### INPUT DATA
——
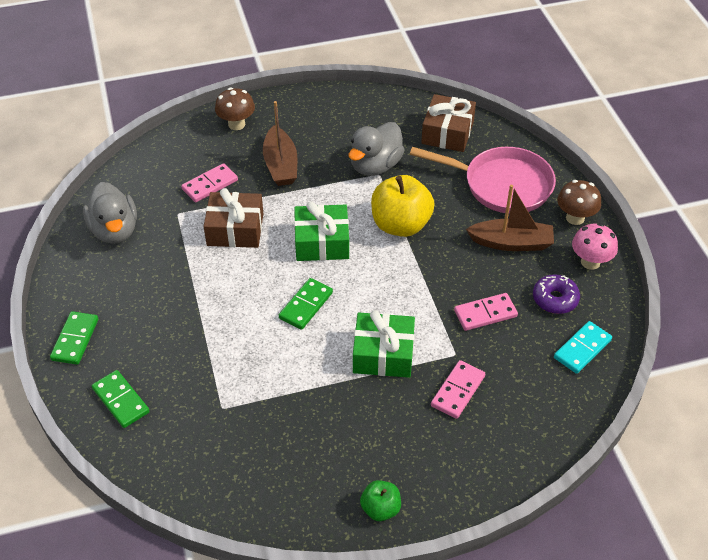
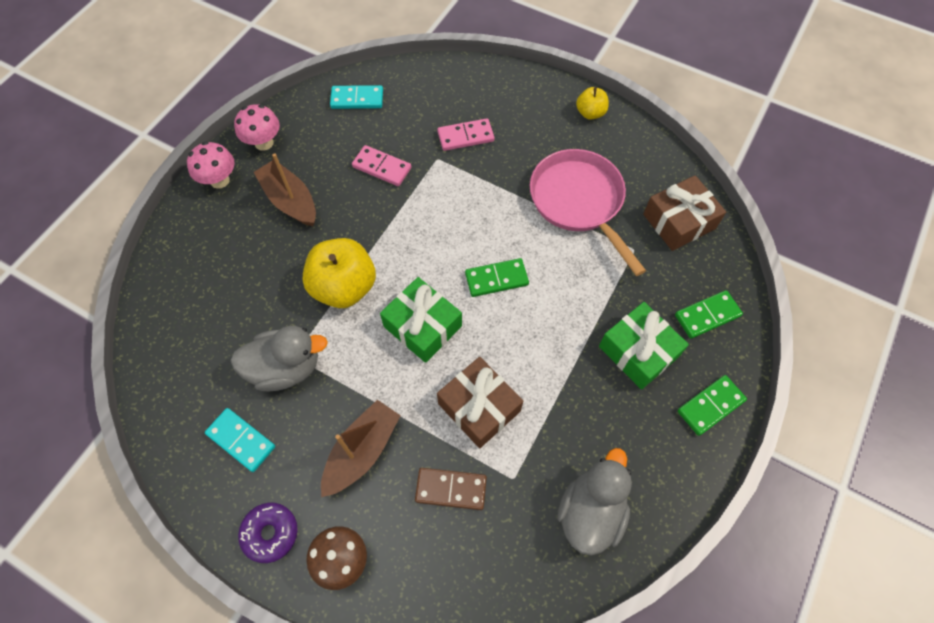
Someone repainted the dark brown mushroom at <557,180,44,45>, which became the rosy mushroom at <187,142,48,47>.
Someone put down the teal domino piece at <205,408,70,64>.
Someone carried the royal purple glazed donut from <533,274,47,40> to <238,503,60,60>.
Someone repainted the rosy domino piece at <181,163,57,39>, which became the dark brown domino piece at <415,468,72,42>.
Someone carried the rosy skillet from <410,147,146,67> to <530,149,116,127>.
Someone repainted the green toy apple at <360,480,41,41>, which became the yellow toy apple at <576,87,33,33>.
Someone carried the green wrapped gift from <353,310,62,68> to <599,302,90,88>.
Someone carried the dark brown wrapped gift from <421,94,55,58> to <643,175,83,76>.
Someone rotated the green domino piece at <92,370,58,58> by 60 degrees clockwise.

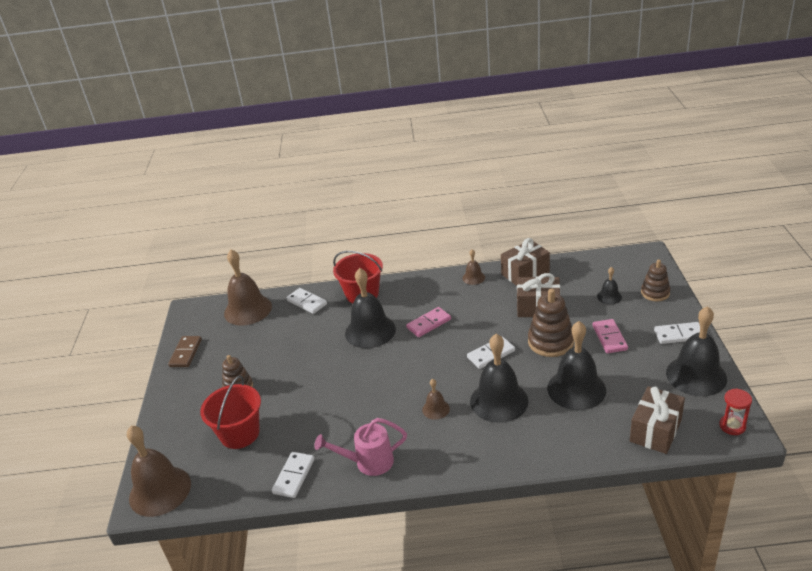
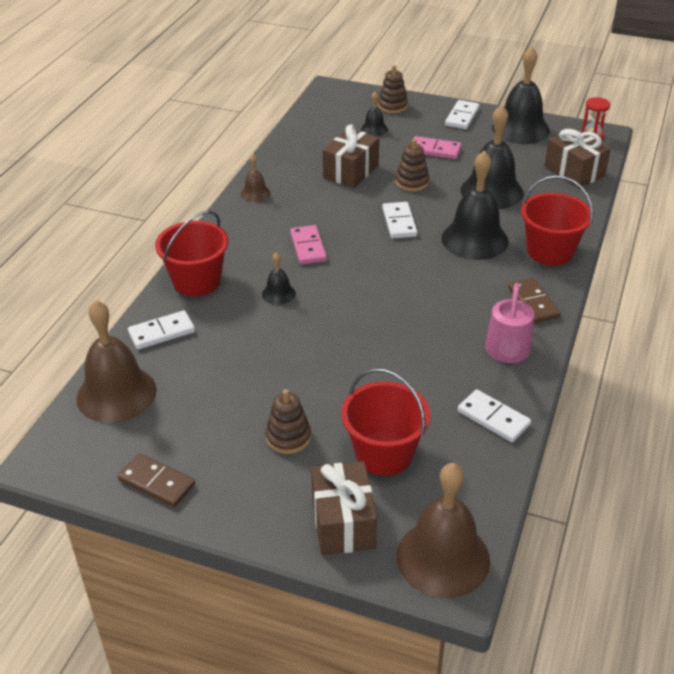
Someone scaled the black hand bell at <345,268,51,80> by 0.48.
Someone carried the dark brown wrapped gift from <501,238,49,48> to <311,461,66,94>.
Someone scaled the dark brown ring stacker at <528,289,46,68> by 0.65.
Someone put down the dark brown domino piece at <508,278,53,45>.
Someone put down the scarlet bucket at <521,175,72,90>.
Someone took away the dark brown hand bell at <422,379,28,41>.

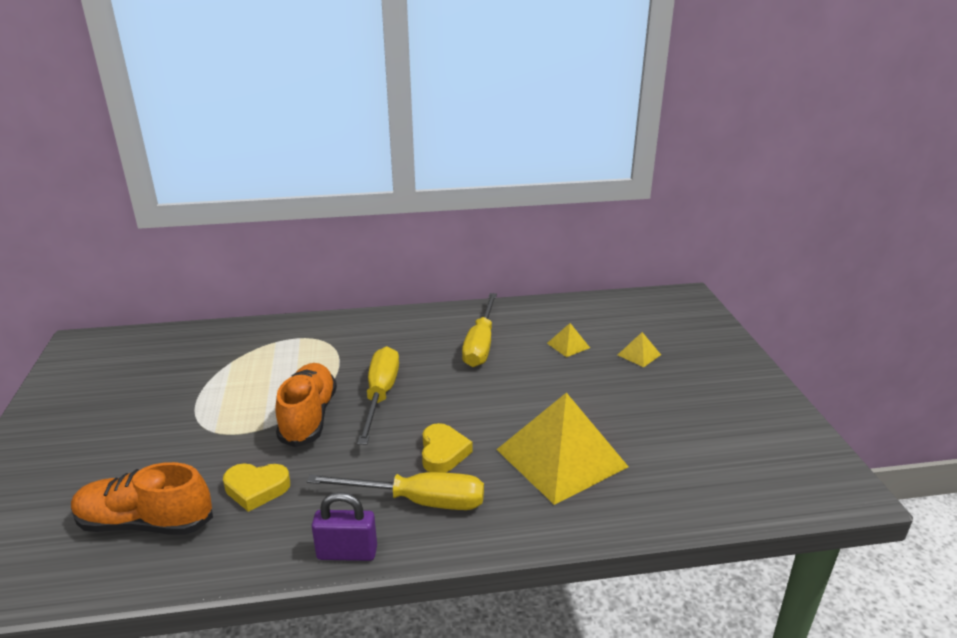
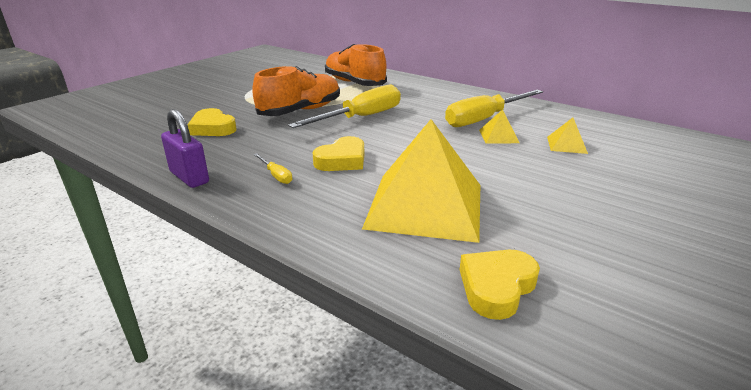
Someone scaled the yellow screwdriver at <307,472,177,38> by 0.43.
Someone carried the orange sneaker from <71,462,142,73> to <325,44,62,42>.
Someone put down the yellow love heart at <460,249,80,71>.
Someone carried the yellow pyramid from <618,332,43,35> to <479,110,41,34>.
——
### THE PROBLEM
Wherever the string "yellow" appears in the data above, copy the line it sits in.

### SOLVED PROBLEM
Someone repainted the green toy apple at <360,480,41,41>, which became the yellow toy apple at <576,87,33,33>.
Someone scaled the yellow screwdriver at <307,472,177,38> by 0.43.
Someone put down the yellow love heart at <460,249,80,71>.
Someone carried the yellow pyramid from <618,332,43,35> to <479,110,41,34>.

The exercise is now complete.